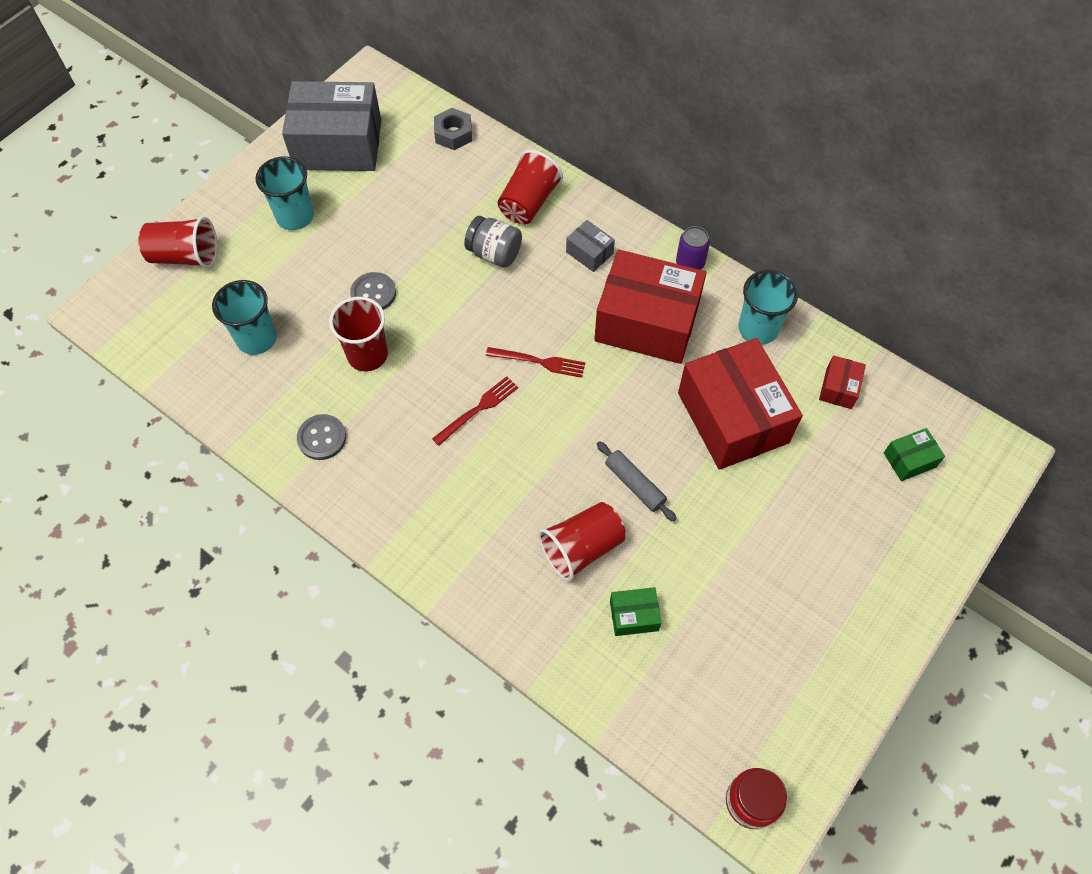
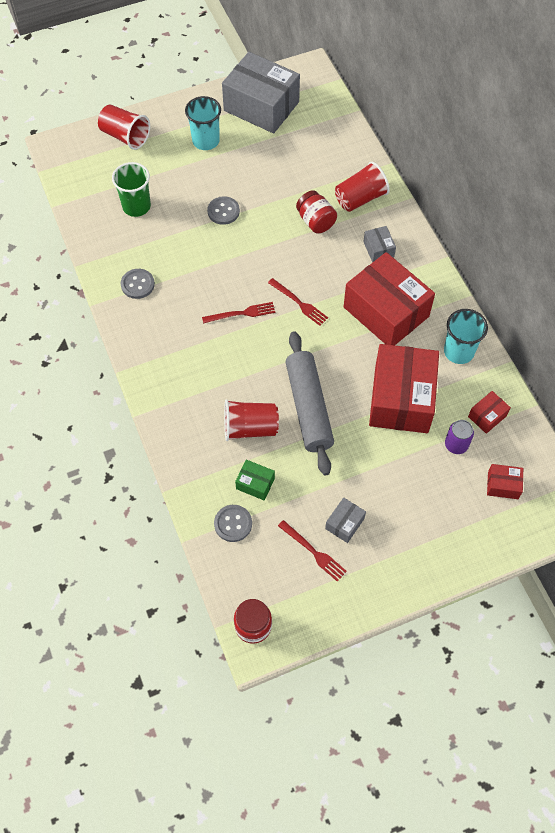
camera: 30 degrees right, 0 degrees up
(256, 338) = (136, 206): turquoise cup -> green cup
(367, 355) = (196, 248): red cup -> none
(453, 134) = (340, 131): grey nut -> none
(494, 253) = (316, 221): grey jar -> red jar
(635, 484) = (309, 407): grey rolling pin -> grey rolling pin, size x1.99
(640, 683) = (233, 524): none -> grey button
(690, 263) = (442, 287): purple can -> purple can (456, 444)
(759, 662) = (313, 552): none -> red fork
(770, 605) = (344, 523): none -> grey box
(909, 460) = (503, 485): green box -> red box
******************************
> _Activity_
Would you count the lines in the entries that hold "grey" and reply with only the count?

> _Written solution_
5